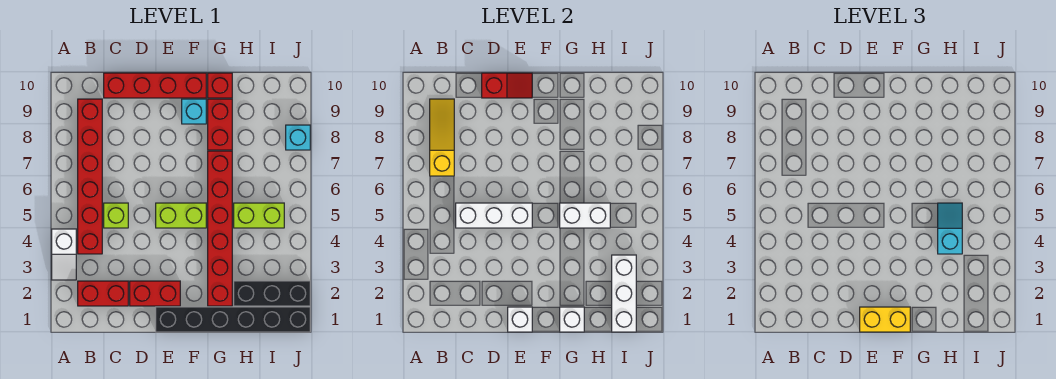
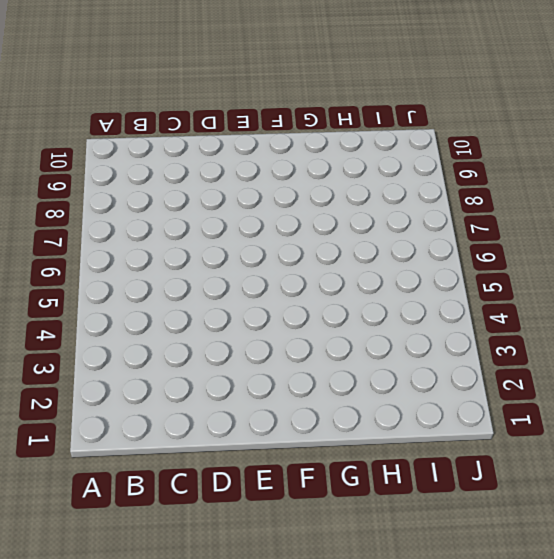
none -> white slope A3:A4 level 1 top 4
none -> red brick B2:C2 level 1
none -> red brick B4:B9 level 1

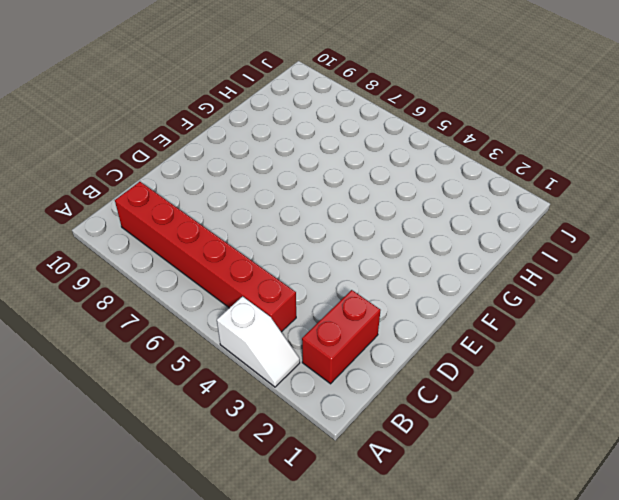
none -> lime brick C5 level 1
none -> red brick C10:F10 level 1
none -> red brick D2:E2 level 1

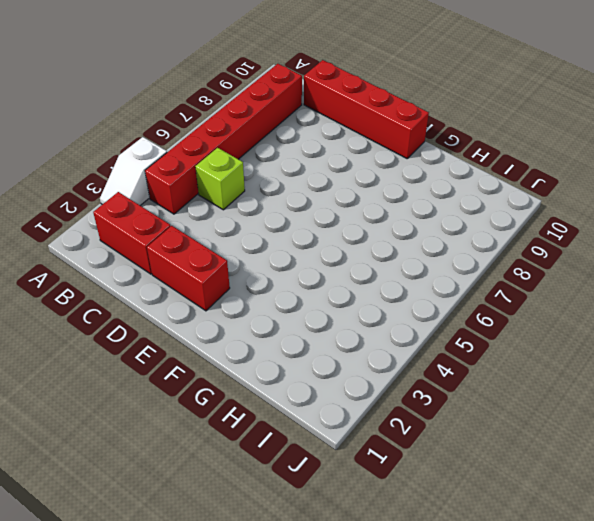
none -> black brick E1:J1 level 1
none -> lime brick E5:F5 level 1
none -> cyan brick F9 level 1

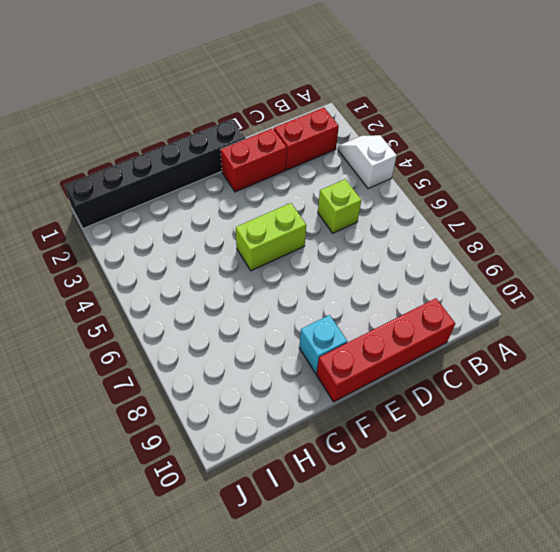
none -> red brick B4:B9 level 1
none -> red brick G2:G7 level 1
none -> red brick G8:G9 level 1

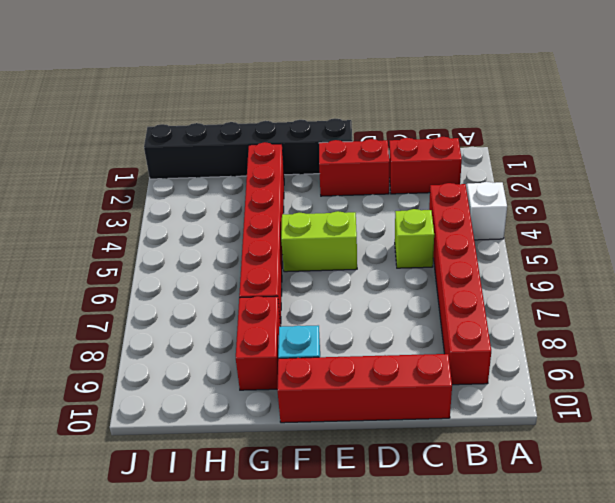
none -> red brick G10 level 1
none -> black brick H2:J2 level 1
none -> lime brick H5:I5 level 1

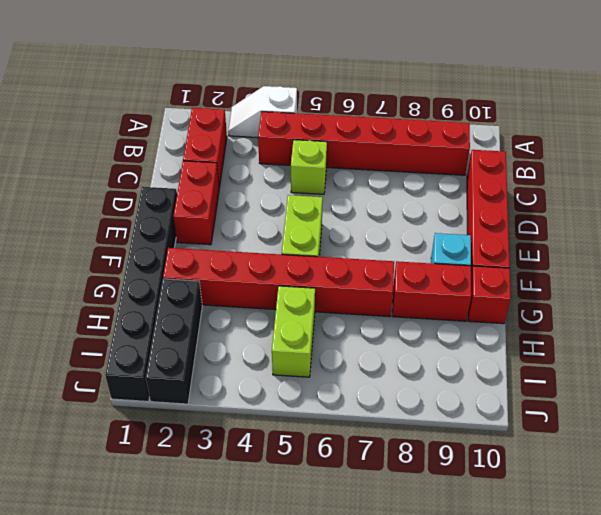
none -> cyan brick J8 level 1
none -> yellow slope B7:B9 level 2 top 7
none -> white brick C5:E5 level 2

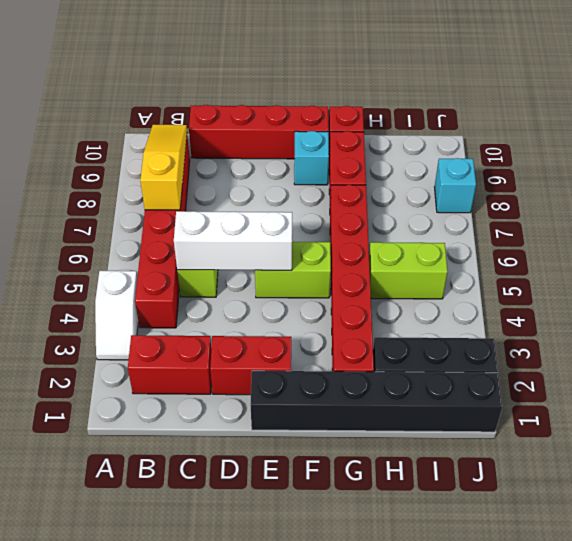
none -> red slope D10:E10 level 2 top D
none -> white brick E1 level 2
none -> white brick G1 level 2

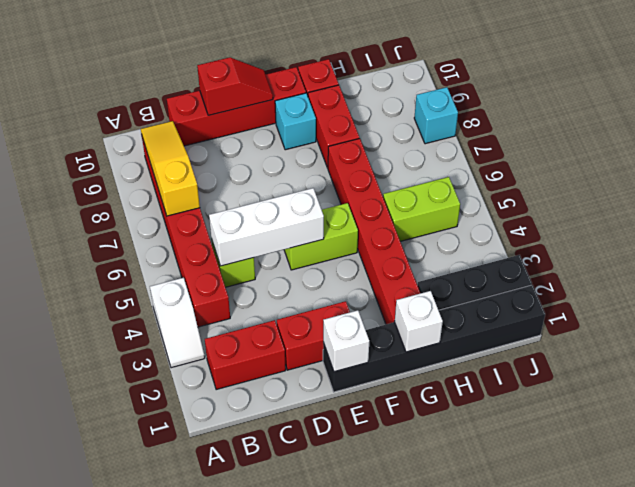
none -> white brick G5:H5 level 2
none -> white brick I1:I3 level 2
none -> yellow brick E1:F1 level 3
- - -
-- EXERCISE --
Nothing but the lines from the line containing "none -> red brick G8:G9 level 1" through the last line of the listing above should appear, output exactly, with no pictures.

-- ANSWER AREA --
none -> red brick G8:G9 level 1

none -> red brick G10 level 1
none -> black brick H2:J2 level 1
none -> lime brick H5:I5 level 1

none -> cyan brick J8 level 1
none -> yellow slope B7:B9 level 2 top 7
none -> white brick C5:E5 level 2

none -> red slope D10:E10 level 2 top D
none -> white brick E1 level 2
none -> white brick G1 level 2

none -> white brick G5:H5 level 2
none -> white brick I1:I3 level 2
none -> yellow brick E1:F1 level 3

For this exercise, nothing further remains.